Brief —
From the data below, set down exactly the lines between the one holding "(416, 331) = (415, 374): orange" and the one holding "(497, 159) = (409, 227): none -> green gift", inclusive, and no others.
══ Data for this exercise
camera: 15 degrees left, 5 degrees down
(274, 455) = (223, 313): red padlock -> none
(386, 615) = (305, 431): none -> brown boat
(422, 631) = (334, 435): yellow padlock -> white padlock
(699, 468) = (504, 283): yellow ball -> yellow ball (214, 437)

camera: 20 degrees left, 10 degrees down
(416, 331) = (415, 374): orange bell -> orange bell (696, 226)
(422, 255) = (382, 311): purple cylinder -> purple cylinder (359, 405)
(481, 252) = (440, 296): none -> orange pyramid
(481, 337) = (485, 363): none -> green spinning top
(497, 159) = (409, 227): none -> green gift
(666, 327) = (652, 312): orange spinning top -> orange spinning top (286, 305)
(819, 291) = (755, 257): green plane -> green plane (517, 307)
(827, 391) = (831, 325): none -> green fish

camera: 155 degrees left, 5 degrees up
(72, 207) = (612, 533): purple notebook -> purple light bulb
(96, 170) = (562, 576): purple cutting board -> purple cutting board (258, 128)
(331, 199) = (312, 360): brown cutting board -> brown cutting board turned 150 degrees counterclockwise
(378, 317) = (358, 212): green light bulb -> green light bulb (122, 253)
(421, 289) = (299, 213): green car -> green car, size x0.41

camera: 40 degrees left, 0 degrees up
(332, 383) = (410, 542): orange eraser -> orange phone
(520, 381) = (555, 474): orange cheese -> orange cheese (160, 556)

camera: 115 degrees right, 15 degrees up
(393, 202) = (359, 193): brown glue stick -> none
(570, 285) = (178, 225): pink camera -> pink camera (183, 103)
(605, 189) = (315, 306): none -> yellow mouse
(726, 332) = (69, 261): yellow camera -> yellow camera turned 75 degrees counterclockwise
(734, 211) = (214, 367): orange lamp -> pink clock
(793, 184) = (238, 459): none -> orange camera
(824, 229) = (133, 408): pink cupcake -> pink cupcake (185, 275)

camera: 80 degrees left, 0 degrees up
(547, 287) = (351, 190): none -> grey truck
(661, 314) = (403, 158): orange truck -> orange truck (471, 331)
════
Solved exercise —
(416, 331) = (415, 374): orange bell -> orange bell (696, 226)
(422, 255) = (382, 311): purple cylinder -> purple cylinder (359, 405)
(481, 252) = (440, 296): none -> orange pyramid
(481, 337) = (485, 363): none -> green spinning top
(497, 159) = (409, 227): none -> green gift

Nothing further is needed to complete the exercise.